(Scene change data)
======

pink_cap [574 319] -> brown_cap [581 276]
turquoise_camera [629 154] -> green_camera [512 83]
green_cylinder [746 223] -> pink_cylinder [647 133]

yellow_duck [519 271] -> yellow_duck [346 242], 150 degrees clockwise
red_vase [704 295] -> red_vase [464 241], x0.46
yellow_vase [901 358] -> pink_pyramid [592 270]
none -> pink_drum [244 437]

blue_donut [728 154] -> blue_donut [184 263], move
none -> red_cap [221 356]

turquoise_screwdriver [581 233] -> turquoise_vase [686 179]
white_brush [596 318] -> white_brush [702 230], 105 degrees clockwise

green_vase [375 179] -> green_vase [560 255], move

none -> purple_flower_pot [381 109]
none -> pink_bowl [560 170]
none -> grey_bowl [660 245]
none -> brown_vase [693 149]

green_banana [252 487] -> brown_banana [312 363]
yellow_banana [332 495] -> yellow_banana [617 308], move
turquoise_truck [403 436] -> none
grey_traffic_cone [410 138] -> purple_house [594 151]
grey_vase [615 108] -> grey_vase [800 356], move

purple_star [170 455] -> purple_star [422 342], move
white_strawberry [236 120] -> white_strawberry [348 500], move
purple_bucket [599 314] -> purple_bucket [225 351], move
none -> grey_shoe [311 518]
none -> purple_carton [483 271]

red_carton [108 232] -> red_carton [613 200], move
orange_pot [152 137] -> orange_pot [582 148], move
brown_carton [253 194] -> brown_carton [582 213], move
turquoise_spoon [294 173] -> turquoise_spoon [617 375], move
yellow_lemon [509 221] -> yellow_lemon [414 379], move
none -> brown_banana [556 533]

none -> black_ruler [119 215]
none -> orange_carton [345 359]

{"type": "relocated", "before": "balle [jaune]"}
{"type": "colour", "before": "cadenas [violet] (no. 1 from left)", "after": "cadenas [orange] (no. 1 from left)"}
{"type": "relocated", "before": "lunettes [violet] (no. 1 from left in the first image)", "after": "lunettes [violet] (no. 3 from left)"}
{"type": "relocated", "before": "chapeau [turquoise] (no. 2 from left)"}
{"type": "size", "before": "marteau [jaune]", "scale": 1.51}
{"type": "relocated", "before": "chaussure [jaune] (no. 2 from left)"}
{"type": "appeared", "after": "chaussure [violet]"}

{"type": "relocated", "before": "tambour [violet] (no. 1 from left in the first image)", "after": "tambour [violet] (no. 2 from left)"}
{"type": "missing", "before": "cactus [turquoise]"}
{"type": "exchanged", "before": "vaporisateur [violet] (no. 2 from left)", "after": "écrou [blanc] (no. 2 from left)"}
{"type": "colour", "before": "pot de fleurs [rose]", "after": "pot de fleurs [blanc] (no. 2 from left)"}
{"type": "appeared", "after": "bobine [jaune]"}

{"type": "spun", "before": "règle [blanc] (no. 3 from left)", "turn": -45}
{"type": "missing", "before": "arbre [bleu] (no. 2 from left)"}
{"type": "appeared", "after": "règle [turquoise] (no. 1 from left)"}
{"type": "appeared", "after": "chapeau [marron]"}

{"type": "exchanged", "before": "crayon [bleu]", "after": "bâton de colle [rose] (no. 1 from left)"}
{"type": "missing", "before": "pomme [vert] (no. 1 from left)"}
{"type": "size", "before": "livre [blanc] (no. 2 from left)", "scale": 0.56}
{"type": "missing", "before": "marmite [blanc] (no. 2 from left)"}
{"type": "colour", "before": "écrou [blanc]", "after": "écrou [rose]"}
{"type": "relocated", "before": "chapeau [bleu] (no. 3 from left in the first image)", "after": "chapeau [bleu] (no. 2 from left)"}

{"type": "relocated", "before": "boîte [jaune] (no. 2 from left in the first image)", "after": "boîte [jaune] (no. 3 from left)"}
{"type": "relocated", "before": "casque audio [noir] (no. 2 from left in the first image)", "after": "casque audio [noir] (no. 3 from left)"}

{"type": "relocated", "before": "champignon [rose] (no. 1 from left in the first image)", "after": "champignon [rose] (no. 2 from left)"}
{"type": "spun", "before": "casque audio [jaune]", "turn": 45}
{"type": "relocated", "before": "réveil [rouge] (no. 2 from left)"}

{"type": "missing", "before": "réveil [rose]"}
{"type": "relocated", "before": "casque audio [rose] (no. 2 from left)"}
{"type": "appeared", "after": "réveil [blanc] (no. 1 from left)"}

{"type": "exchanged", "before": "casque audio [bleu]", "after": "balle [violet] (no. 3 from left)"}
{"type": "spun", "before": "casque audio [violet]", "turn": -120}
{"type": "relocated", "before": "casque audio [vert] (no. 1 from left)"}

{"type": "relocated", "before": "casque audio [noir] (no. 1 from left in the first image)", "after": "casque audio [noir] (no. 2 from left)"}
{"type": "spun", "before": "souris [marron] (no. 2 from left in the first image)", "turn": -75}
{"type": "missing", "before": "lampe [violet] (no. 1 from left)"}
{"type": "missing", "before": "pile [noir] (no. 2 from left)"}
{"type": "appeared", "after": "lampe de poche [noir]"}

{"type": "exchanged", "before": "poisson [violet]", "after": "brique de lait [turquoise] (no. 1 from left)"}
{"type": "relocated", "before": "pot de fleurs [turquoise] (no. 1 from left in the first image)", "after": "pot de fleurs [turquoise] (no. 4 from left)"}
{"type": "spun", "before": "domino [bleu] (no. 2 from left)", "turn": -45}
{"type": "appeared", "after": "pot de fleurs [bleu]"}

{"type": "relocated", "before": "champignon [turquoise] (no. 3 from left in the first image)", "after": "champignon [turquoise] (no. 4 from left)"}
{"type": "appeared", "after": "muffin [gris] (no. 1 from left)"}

======

* _The task_
Word for word, transcribe all of the entries shown above.

* _Reply to the exercise_
pink_cap [574 319] -> brown_cap [581 276]
turquoise_camera [629 154] -> green_camera [512 83]
green_cylinder [746 223] -> pink_cylinder [647 133]

yellow_duck [519 271] -> yellow_duck [346 242], 150 degrees clockwise
red_vase [704 295] -> red_vase [464 241], x0.46
yellow_vase [901 358] -> pink_pyramid [592 270]
none -> pink_drum [244 437]

blue_donut [728 154] -> blue_donut [184 263], move
none -> red_cap [221 356]

turquoise_screwdriver [581 233] -> turquoise_vase [686 179]
white_brush [596 318] -> white_brush [702 230], 105 degrees clockwise

green_vase [375 179] -> green_vase [560 255], move

none -> purple_flower_pot [381 109]
none -> pink_bowl [560 170]
none -> grey_bowl [660 245]
none -> brown_vase [693 149]

green_banana [252 487] -> brown_banana [312 363]
yellow_banana [332 495] -> yellow_banana [617 308], move
turquoise_truck [403 436] -> none
grey_traffic_cone [410 138] -> purple_house [594 151]
grey_vase [615 108] -> grey_vase [800 356], move

purple_star [170 455] -> purple_star [422 342], move
white_strawberry [236 120] -> white_strawberry [348 500], move
purple_bucket [599 314] -> purple_bucket [225 351], move
none -> grey_shoe [311 518]
none -> purple_carton [483 271]

red_carton [108 232] -> red_carton [613 200], move
orange_pot [152 137] -> orange_pot [582 148], move
brown_carton [253 194] -> brown_carton [582 213], move
turquoise_spoon [294 173] -> turquoise_spoon [617 375], move
yellow_lemon [509 221] -> yellow_lemon [414 379], move
none -> brown_banana [556 533]

none -> black_ruler [119 215]
none -> orange_carton [345 359]

{"type": "relocated", "before": "balle [jaune]"}
{"type": "colour", "before": "cadenas [violet] (no. 1 from left)", "after": "cadenas [orange] (no. 1 from left)"}
{"type": "relocated", "before": "lunettes [violet] (no. 1 from left in the first image)", "after": "lunettes [violet] (no. 3 from left)"}
{"type": "relocated", "before": "chapeau [turquoise] (no. 2 from left)"}
{"type": "size", "before": "marteau [jaune]", "scale": 1.51}
{"type": "relocated", "before": "chaussure [jaune] (no. 2 from left)"}
{"type": "appeared", "after": "chaussure [violet]"}

{"type": "relocated", "before": "tambour [violet] (no. 1 from left in the first image)", "after": "tambour [violet] (no. 2 from left)"}
{"type": "missing", "before": "cactus [turquoise]"}
{"type": "exchanged", "before": "vaporisateur [violet] (no. 2 from left)", "after": "écrou [blanc] (no. 2 from left)"}
{"type": "colour", "before": "pot de fleurs [rose]", "after": "pot de fleurs [blanc] (no. 2 from left)"}
{"type": "appeared", "after": "bobine [jaune]"}

{"type": "spun", "before": "règle [blanc] (no. 3 from left)", "turn": -45}
{"type": "missing", "before": "arbre [bleu] (no. 2 from left)"}
{"type": "appeared", "after": "règle [turquoise] (no. 1 from left)"}
{"type": "appeared", "after": "chapeau [marron]"}

{"type": "exchanged", "before": "crayon [bleu]", "after": "bâton de colle [rose] (no. 1 from left)"}
{"type": "missing", "before": "pomme [vert] (no. 1 from left)"}
{"type": "size", "before": "livre [blanc] (no. 2 from left)", "scale": 0.56}
{"type": "missing", "before": "marmite [blanc] (no. 2 from left)"}
{"type": "colour", "before": "écrou [blanc]", "after": "écrou [rose]"}
{"type": "relocated", "before": "chapeau [bleu] (no. 3 from left in the first image)", "after": "chapeau [bleu] (no. 2 from left)"}

{"type": "relocated", "before": "boîte [jaune] (no. 2 from left in the first image)", "after": "boîte [jaune] (no. 3 from left)"}
{"type": "relocated", "before": "casque audio [noir] (no. 2 from left in the first image)", "after": "casque audio [noir] (no. 3 from left)"}

{"type": "relocated", "before": "champignon [rose] (no. 1 from left in the first image)", "after": "champignon [rose] (no. 2 from left)"}
{"type": "spun", "before": "casque audio [jaune]", "turn": 45}
{"type": "relocated", "before": "réveil [rouge] (no. 2 from left)"}

{"type": "missing", "before": "réveil [rose]"}
{"type": "relocated", "before": "casque audio [rose] (no. 2 from left)"}
{"type": "appeared", "after": "réveil [blanc] (no. 1 from left)"}

{"type": "exchanged", "before": "casque audio [bleu]", "after": "balle [violet] (no. 3 from left)"}
{"type": "spun", "before": "casque audio [violet]", "turn": -120}
{"type": "relocated", "before": "casque audio [vert] (no. 1 from left)"}

{"type": "relocated", "before": "casque audio [noir] (no. 1 from left in the first image)", "after": "casque audio [noir] (no. 2 from left)"}
{"type": "spun", "before": "souris [marron] (no. 2 from left in the first image)", "turn": -75}
{"type": "missing", "before": "lampe [violet] (no. 1 from left)"}
{"type": "missing", "before": "pile [noir] (no. 2 from left)"}
{"type": "appeared", "after": "lampe de poche [noir]"}

{"type": "exchanged", "before": "poisson [violet]", "after": "brique de lait [turquoise] (no. 1 from left)"}
{"type": "relocated", "before": "pot de fleurs [turquoise] (no. 1 from left in the first image)", "after": "pot de fleurs [turquoise] (no. 4 from left)"}
{"type": "spun", "before": "domino [bleu] (no. 2 from left)", "turn": -45}
{"type": "appeared", "after": "pot de fleurs [bleu]"}

{"type": "relocated", "before": "champignon [turquoise] (no. 3 from left in the first image)", "after": "champignon [turquoise] (no. 4 from left)"}
{"type": "appeared", "after": "muffin [gris] (no. 1 from left)"}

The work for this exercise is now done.